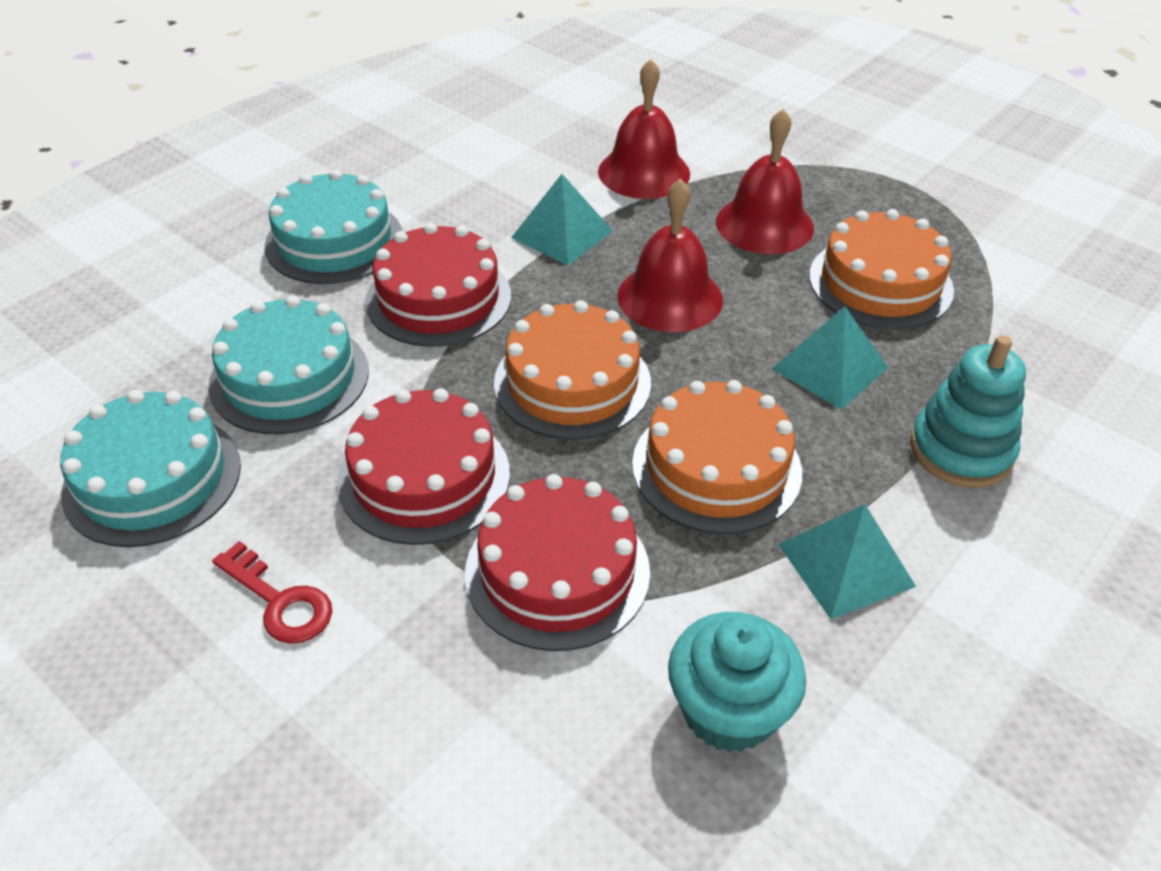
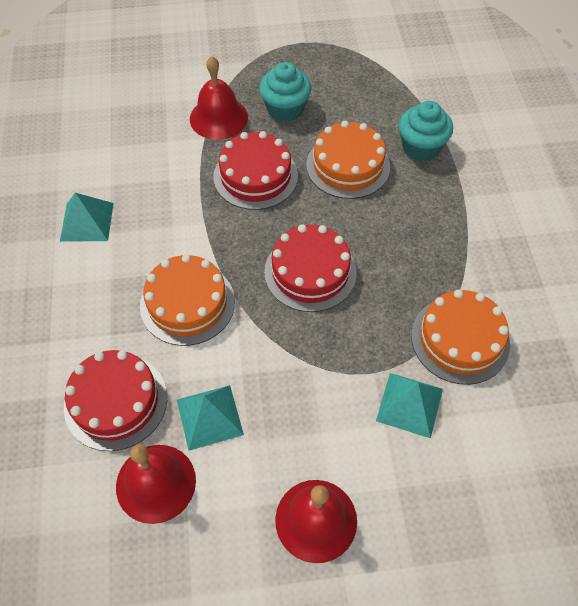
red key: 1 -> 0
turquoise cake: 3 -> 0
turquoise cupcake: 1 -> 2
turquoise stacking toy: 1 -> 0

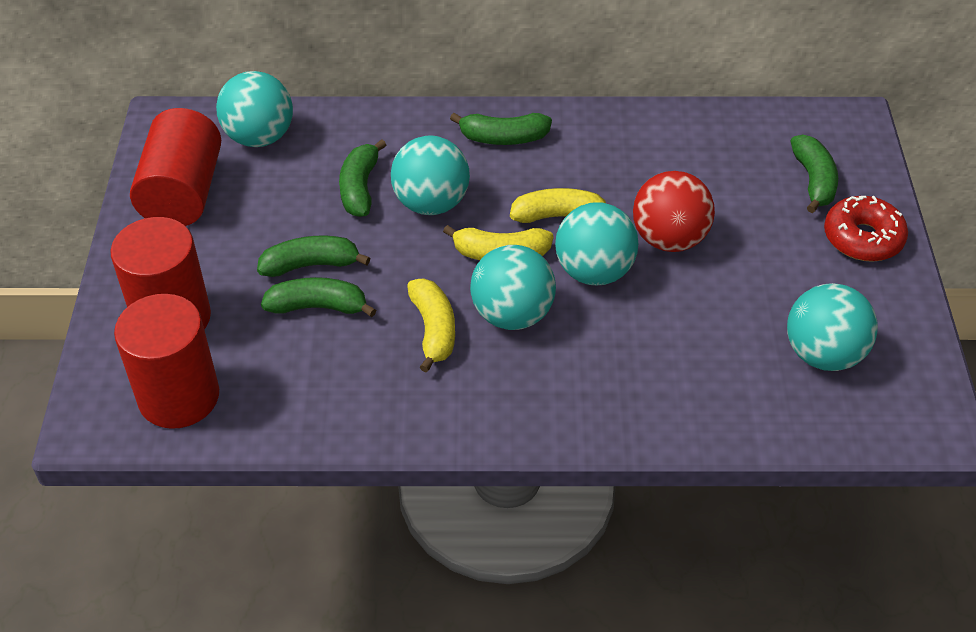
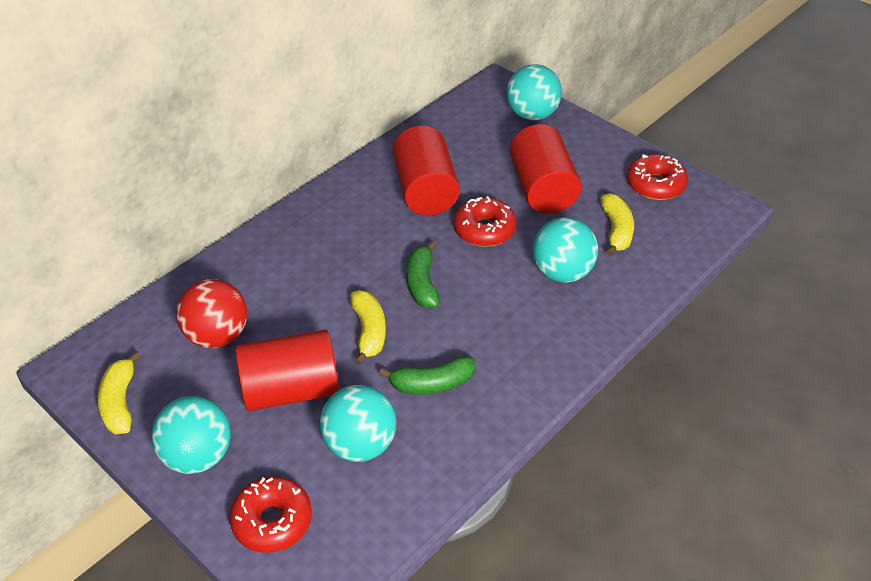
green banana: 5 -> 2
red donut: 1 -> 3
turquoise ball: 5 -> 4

==

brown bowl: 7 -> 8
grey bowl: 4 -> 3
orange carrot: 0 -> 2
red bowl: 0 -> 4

Description of the task. Exact repeat of the material above: every line from the one with "red key: 1 -> 0" through the one with "turquoise ball: 5 -> 4", endpoints included, and nothing more. No pictures.

Solution to the exercise.
red key: 1 -> 0
turquoise cake: 3 -> 0
turquoise cupcake: 1 -> 2
turquoise stacking toy: 1 -> 0

green banana: 5 -> 2
red donut: 1 -> 3
turquoise ball: 5 -> 4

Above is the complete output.